Your instructions: Search the data for the string "moved" and gather each line it is in.
::: Supplied data :::
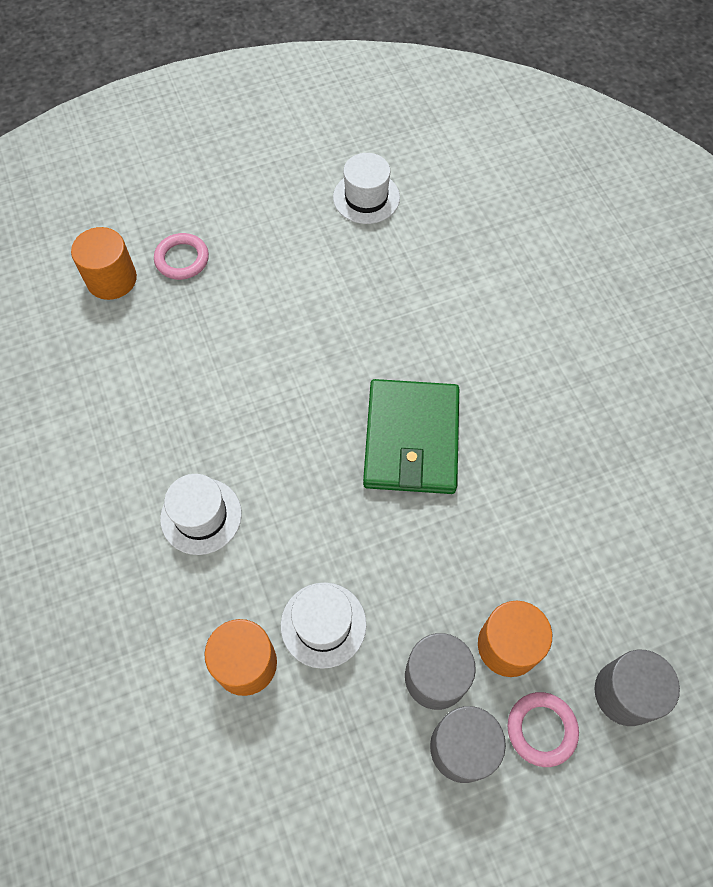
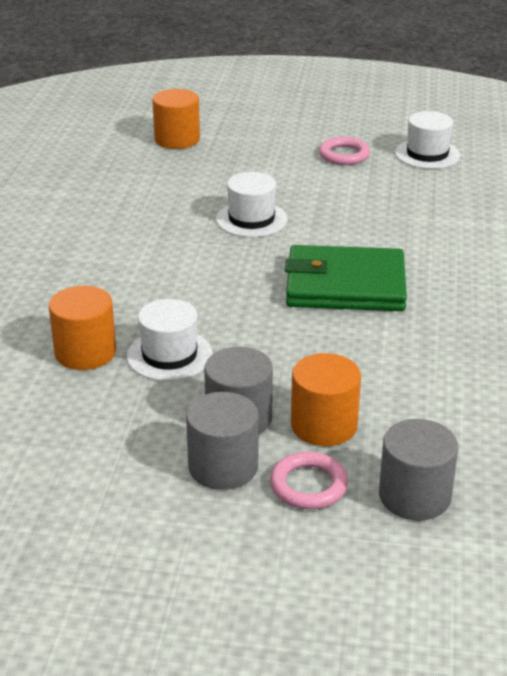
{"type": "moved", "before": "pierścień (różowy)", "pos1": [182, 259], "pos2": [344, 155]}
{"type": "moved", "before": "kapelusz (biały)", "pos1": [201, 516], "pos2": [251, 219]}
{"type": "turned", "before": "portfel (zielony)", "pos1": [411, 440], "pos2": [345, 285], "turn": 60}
:::
Response to the task:
{"type": "moved", "before": "pierścień (różowy)", "pos1": [182, 259], "pos2": [344, 155]}
{"type": "moved", "before": "kapelusz (biały)", "pos1": [201, 516], "pos2": [251, 219]}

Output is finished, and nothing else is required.